DATA BELOW: Begin

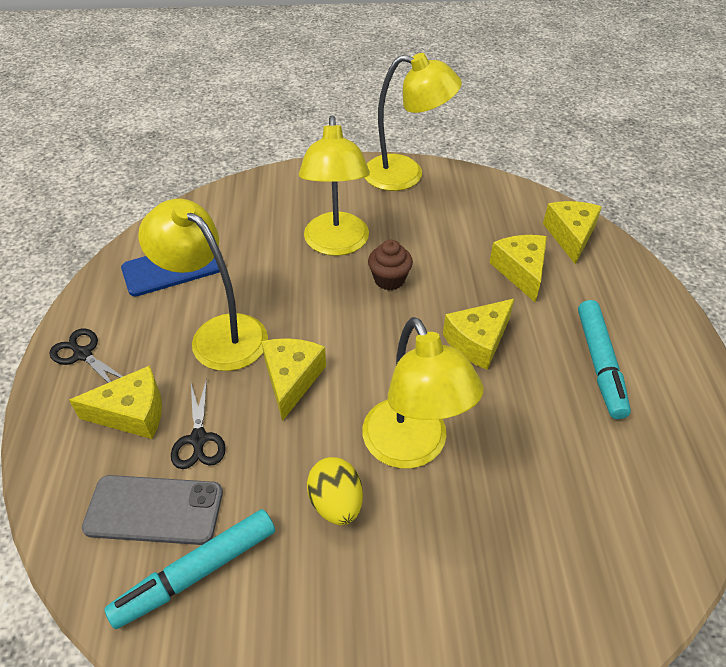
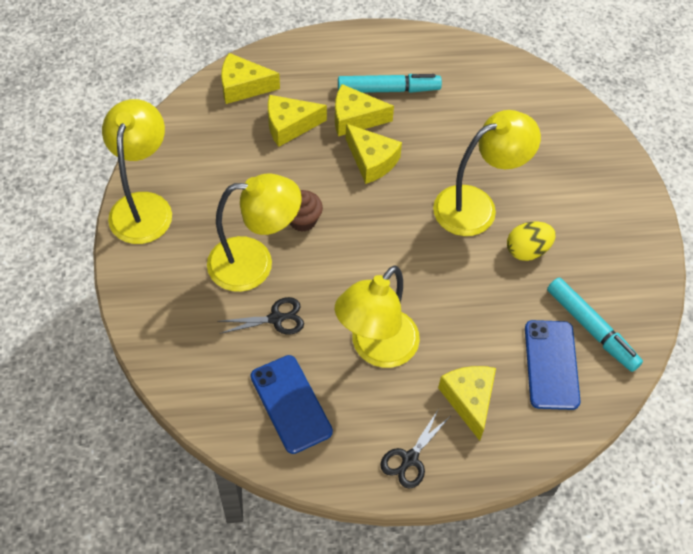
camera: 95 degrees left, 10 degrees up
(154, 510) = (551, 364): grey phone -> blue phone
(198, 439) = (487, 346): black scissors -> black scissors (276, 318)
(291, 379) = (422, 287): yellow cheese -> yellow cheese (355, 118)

DATA BELOW: End

**TASK DIRECTIONS:**
The material must be returned exactly, with its pictures omitted.

**THE COMPLETED TASK:**
camera: 95 degrees left, 10 degrees up
(154, 510) = (551, 364): grey phone -> blue phone
(198, 439) = (487, 346): black scissors -> black scissors (276, 318)
(291, 379) = (422, 287): yellow cheese -> yellow cheese (355, 118)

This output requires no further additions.